## EXERCISE REQUIREMENTS
Exactly as they appear, output all of the records. Skip any images.

## DATA SECTION
########################################

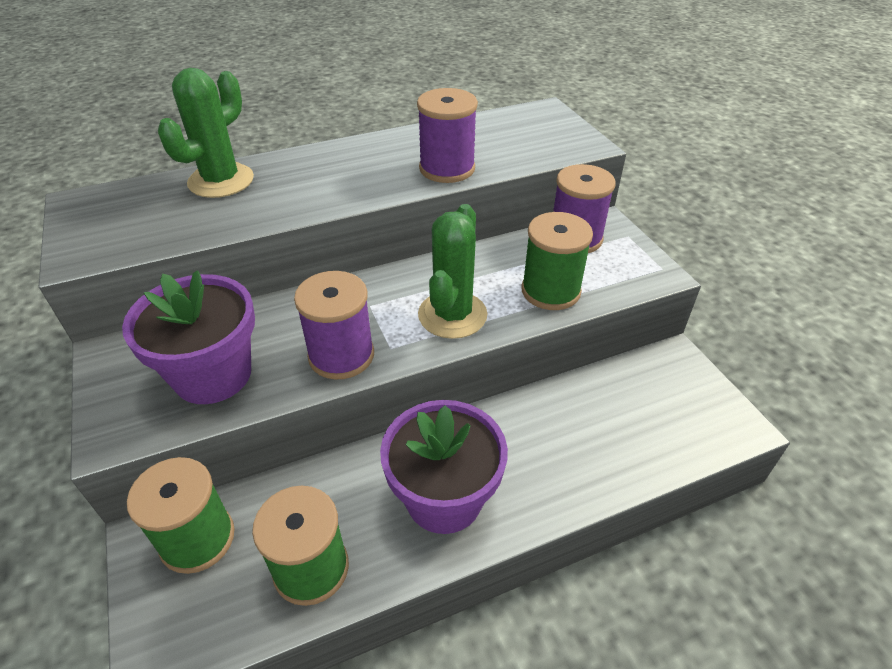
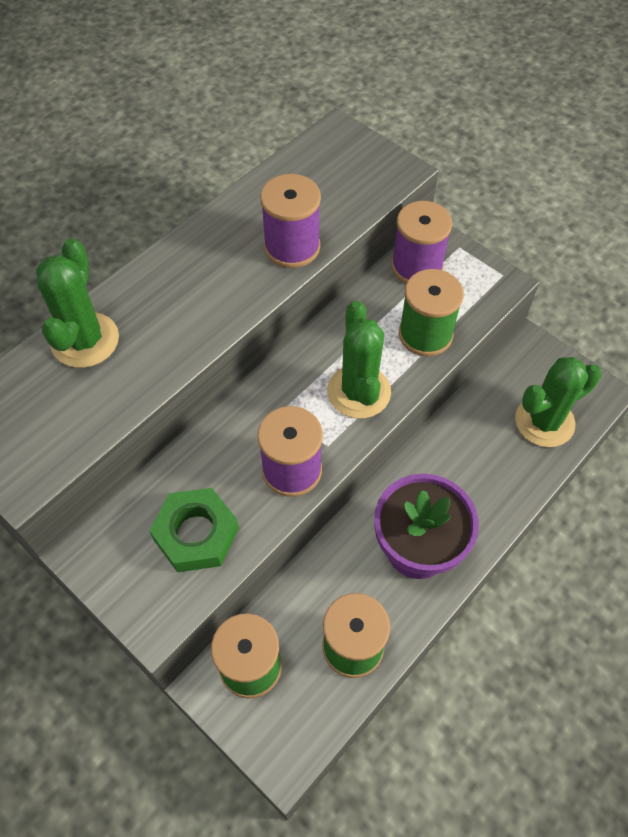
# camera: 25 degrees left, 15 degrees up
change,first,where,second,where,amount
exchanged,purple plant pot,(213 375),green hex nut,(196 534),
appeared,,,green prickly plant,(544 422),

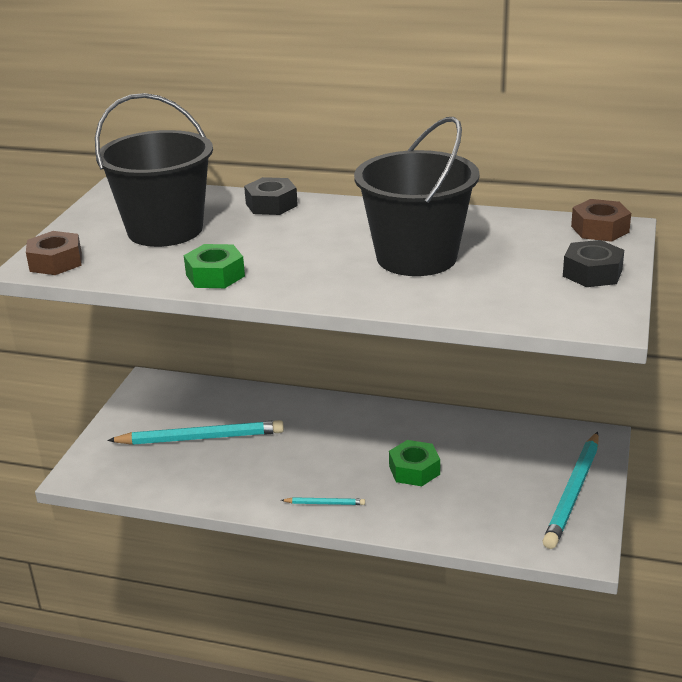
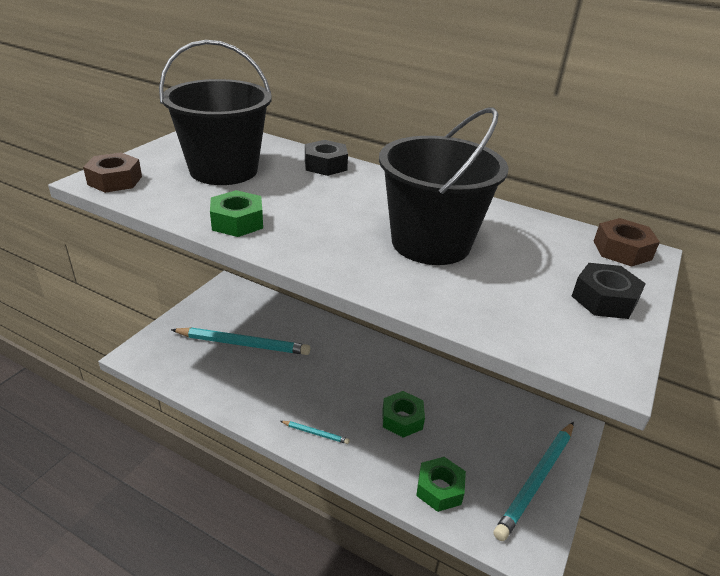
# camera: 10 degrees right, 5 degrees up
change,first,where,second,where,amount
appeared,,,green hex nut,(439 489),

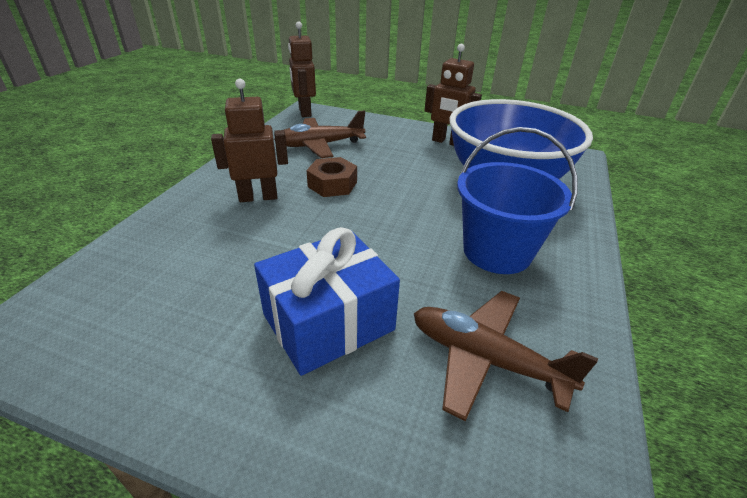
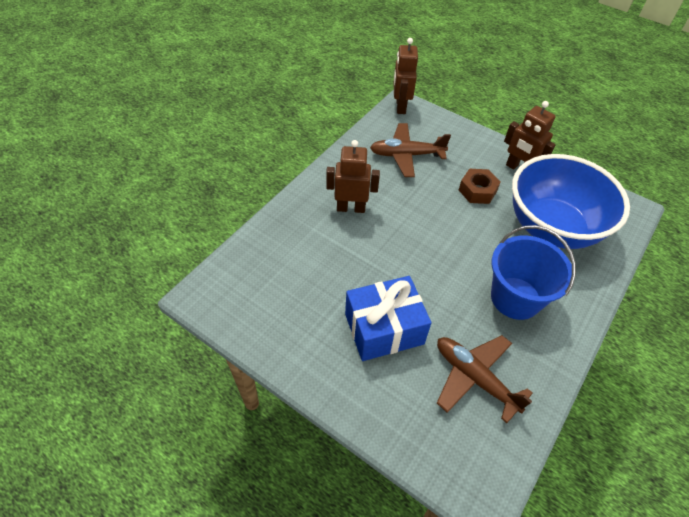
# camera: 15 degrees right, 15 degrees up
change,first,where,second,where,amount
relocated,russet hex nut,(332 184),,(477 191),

########################################

## ANSWER BOX
# camera: 25 degrees left, 15 degrees up
change,first,where,second,where,amount
exchanged,purple plant pot,(213 375),green hex nut,(196 534),
appeared,,,green prickly plant,(544 422),

# camera: 10 degrees right, 5 degrees up
change,first,where,second,where,amount
appeared,,,green hex nut,(439 489),

# camera: 15 degrees right, 15 degrees up
change,first,where,second,where,amount
relocated,russet hex nut,(332 184),,(477 191),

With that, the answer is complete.